> _How to complete this task_: From the first line to the last, give the records again exactly and skip the pictures.

========

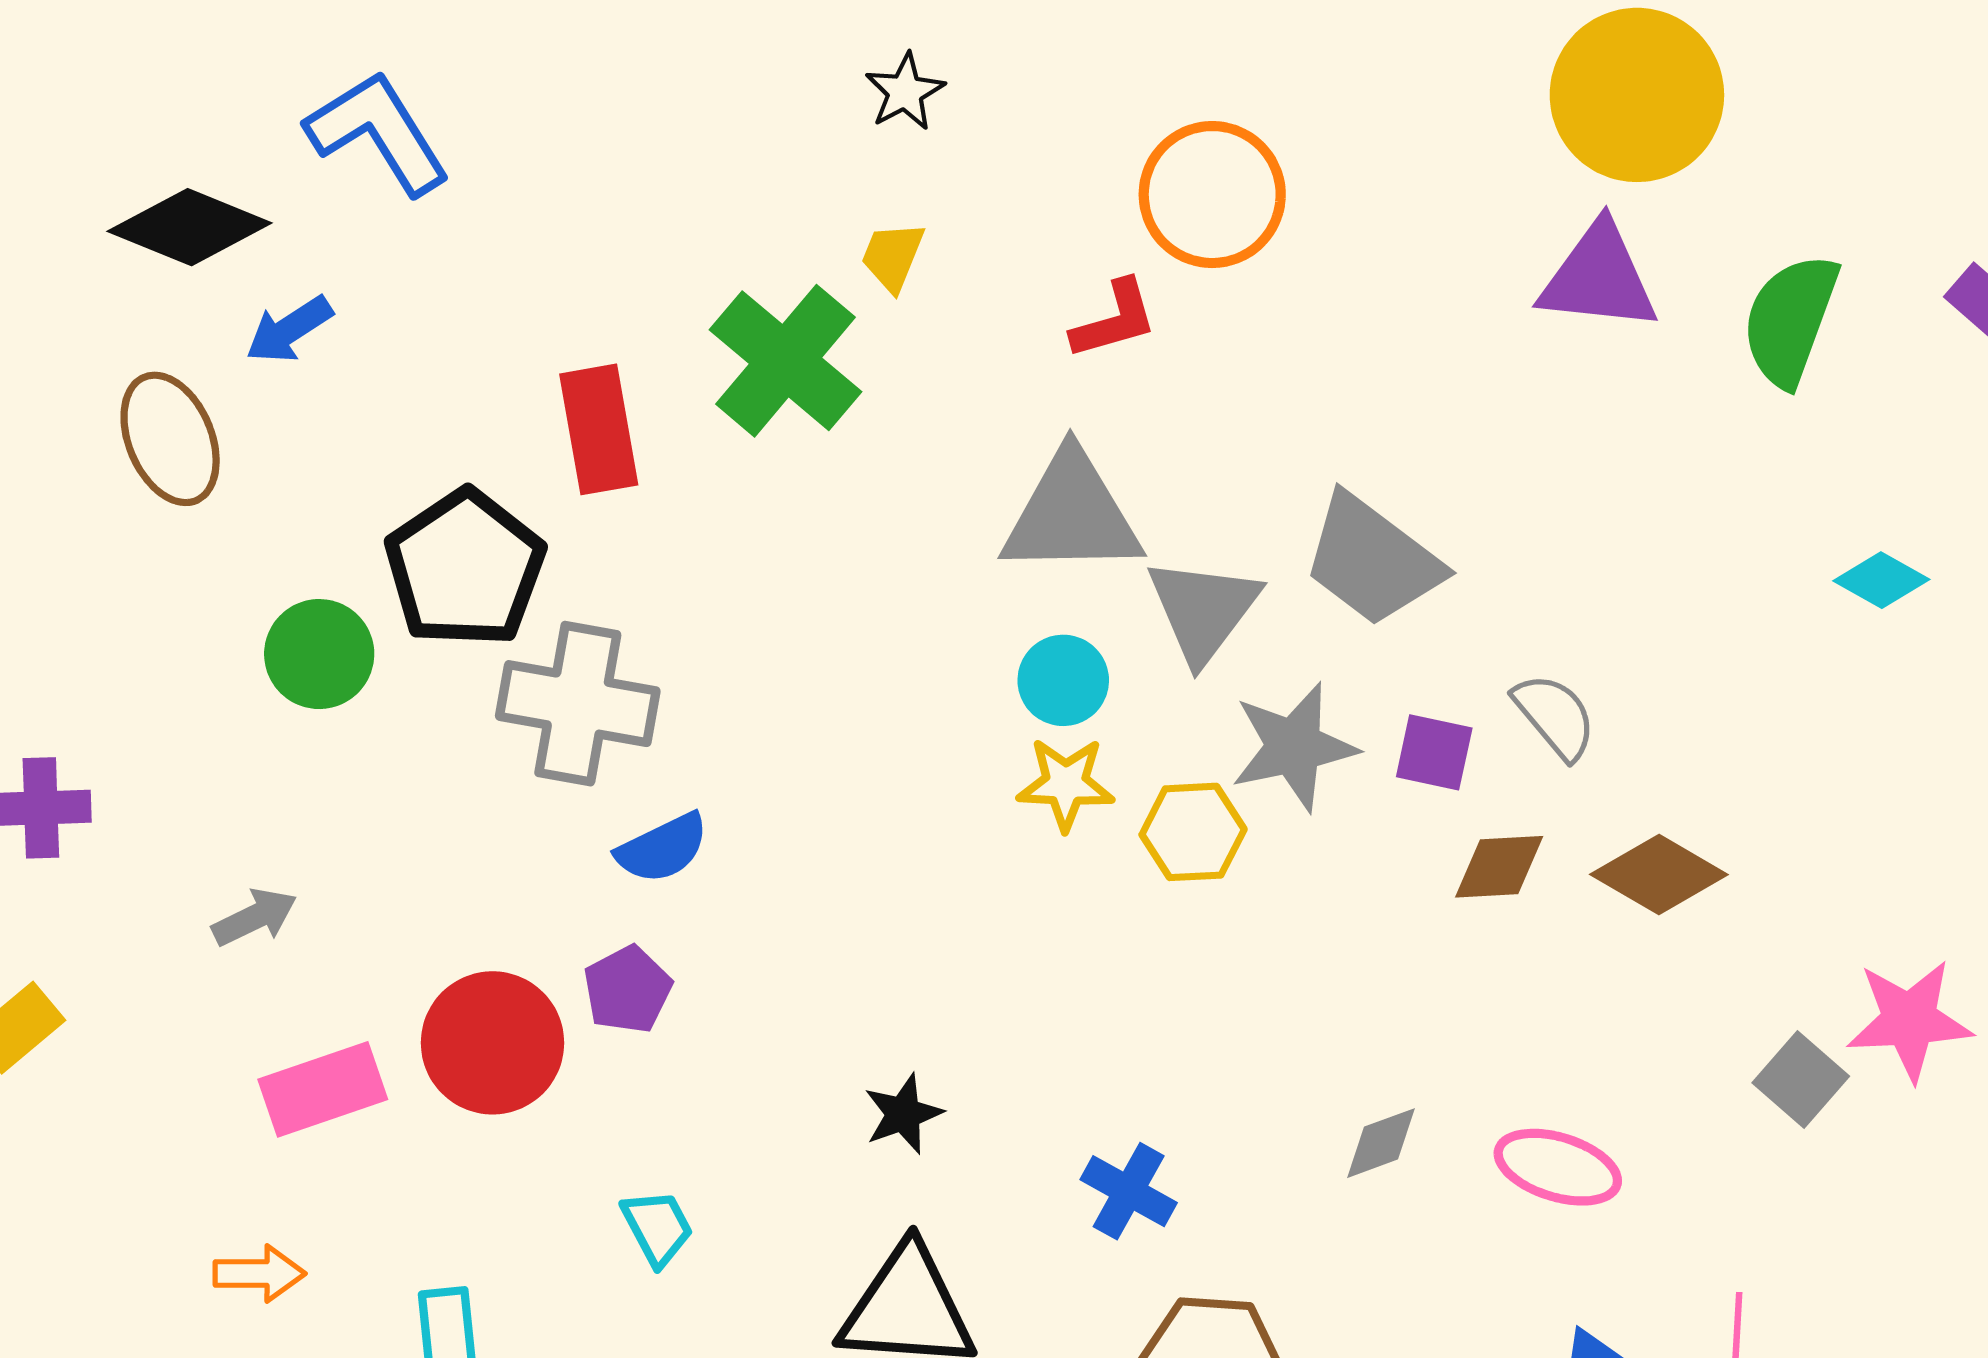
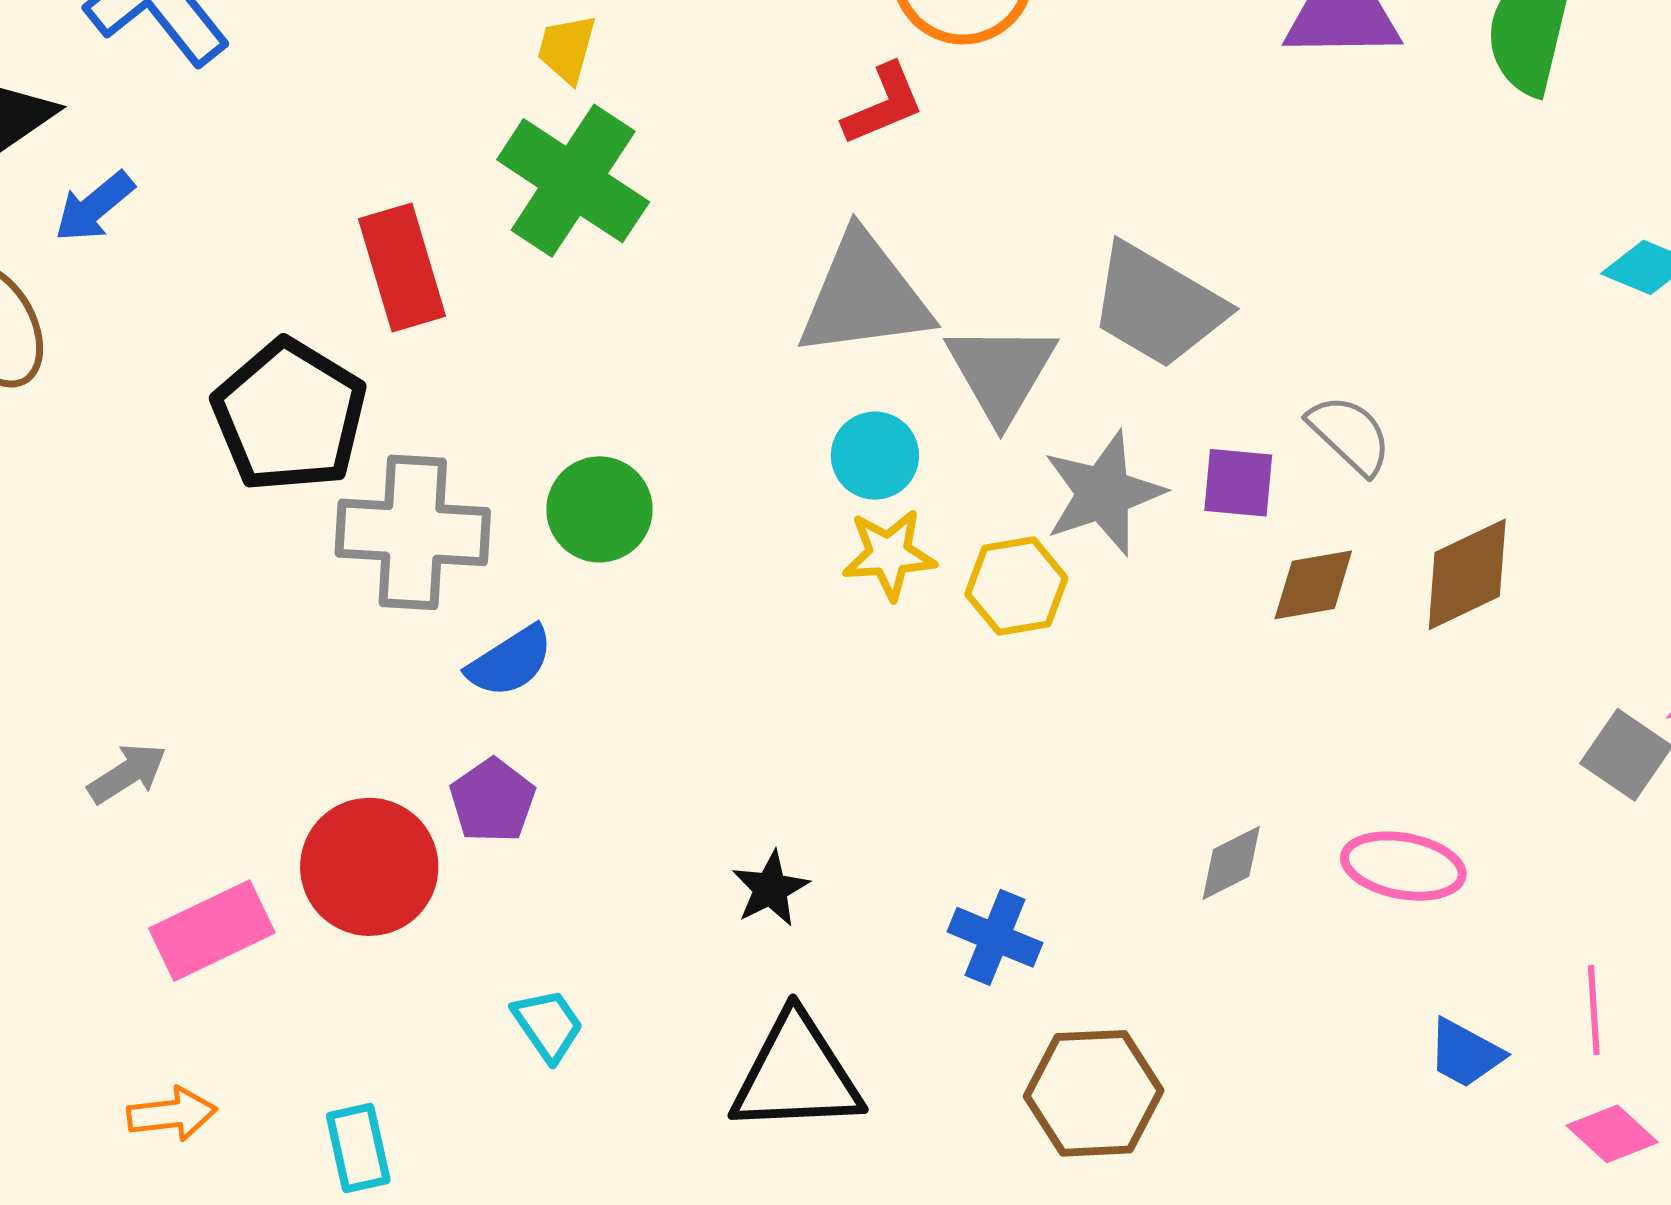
yellow trapezoid: (893, 256) -> (567, 49), moved
green circle: (319, 654) -> (600, 509), moved
brown diamond: (1659, 874) -> (1467, 574), turned -49

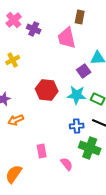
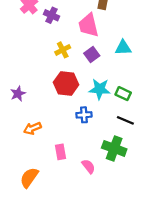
yellow cross: (13, 60) -> (63, 50), moved
purple square: (84, 71) -> (92, 54), moved
orange arrow: (16, 120) -> (32, 128), moved
blue cross: (77, 126) -> (84, 115), moved

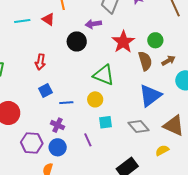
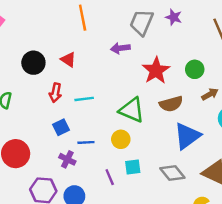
red triangle: (48, 19) -> (68, 60), moved
cyan line: (22, 21) -> (84, 99), moved
black circle: (77, 41) -> (33, 63), moved
brown semicircle: (145, 61) -> (171, 104), moved, turned 90
purple cross: (57, 125) -> (67, 159), moved
purple line: (88, 140) -> (110, 177), moved

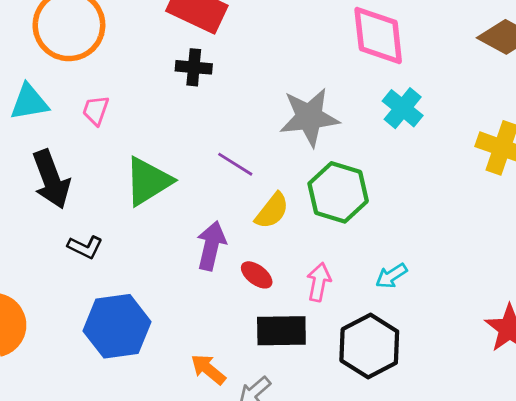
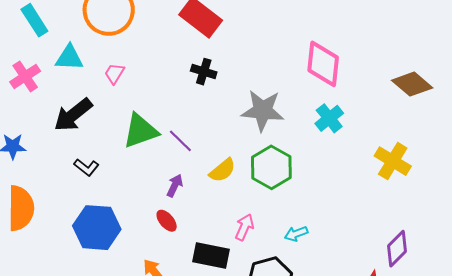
black cross: (194, 67) -> (204, 72), moved
purple line: (235, 164) -> (180, 141), moved
black arrow: (51, 179) -> (73, 115), turned 60
purple arrow: (211, 246) -> (175, 185), size x0.7
red ellipse: (257, 275) -> (167, 221), moved

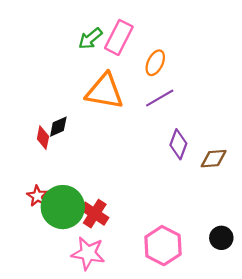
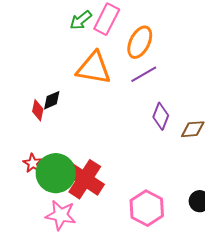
orange ellipse: (155, 63) -> (140, 42), size x1.4
red cross: (95, 214) -> (85, 179), size x1.5
pink star: (88, 253) -> (61, 215), moved

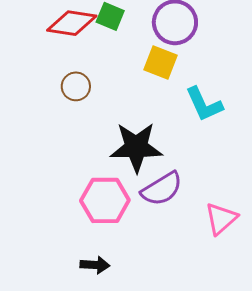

========

> _Exercise response_:
yellow trapezoid: (893, 256) -> (567, 49), moved
green circle: (319, 654) -> (600, 509), moved
brown diamond: (1659, 874) -> (1467, 574), turned -49

yellow cross: (13, 60) -> (63, 50), moved
purple square: (84, 71) -> (92, 54), moved
orange arrow: (16, 120) -> (32, 128), moved
blue cross: (77, 126) -> (84, 115), moved

red triangle: (48, 19) -> (68, 60), moved
cyan line: (22, 21) -> (84, 99), moved
black circle: (77, 41) -> (33, 63), moved
brown semicircle: (145, 61) -> (171, 104), moved, turned 90
purple cross: (57, 125) -> (67, 159), moved
purple line: (88, 140) -> (110, 177), moved

black cross: (194, 67) -> (204, 72), moved
purple line: (235, 164) -> (180, 141), moved
black arrow: (51, 179) -> (73, 115), turned 60
purple arrow: (211, 246) -> (175, 185), size x0.7
red ellipse: (257, 275) -> (167, 221), moved

orange ellipse: (155, 63) -> (140, 42), size x1.4
red cross: (95, 214) -> (85, 179), size x1.5
pink star: (88, 253) -> (61, 215), moved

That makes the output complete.